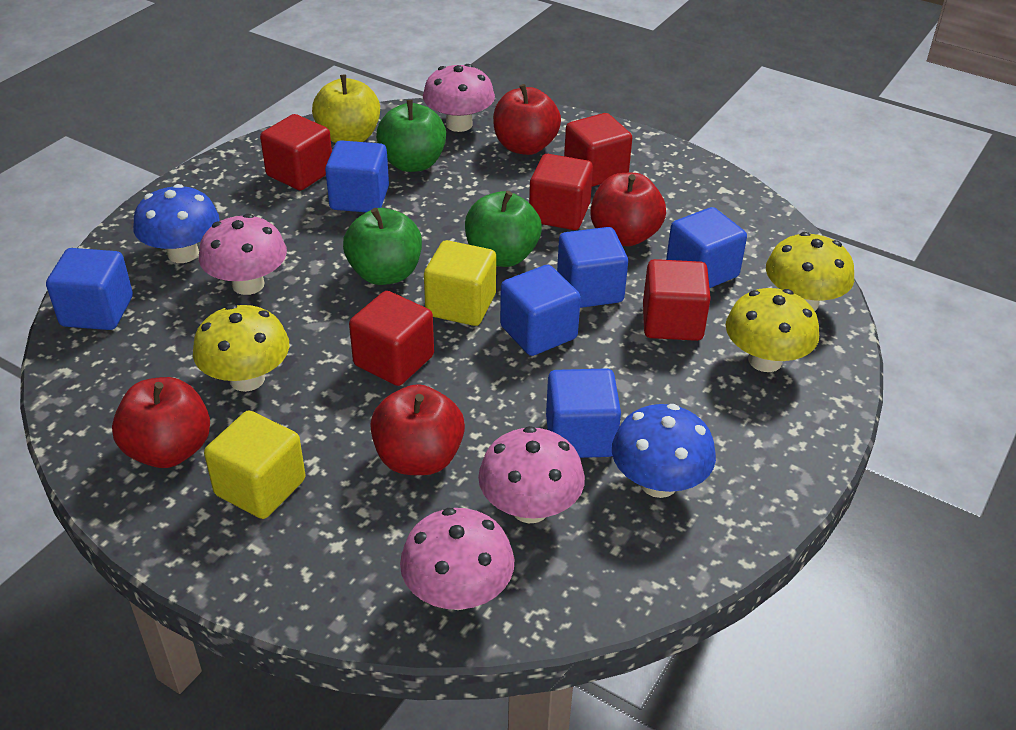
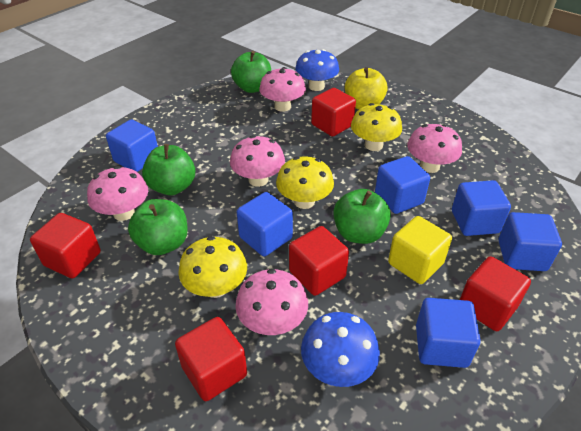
green apple: 3 -> 4
pink mushroom: 4 -> 5
red apple: 4 -> 0
yellow cube: 2 -> 1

────────────────────

Task instructions
Retype the whole listing. Keep every word exact but include no pictures.

Reply
green apple: 3 -> 4
pink mushroom: 4 -> 5
red apple: 4 -> 0
yellow cube: 2 -> 1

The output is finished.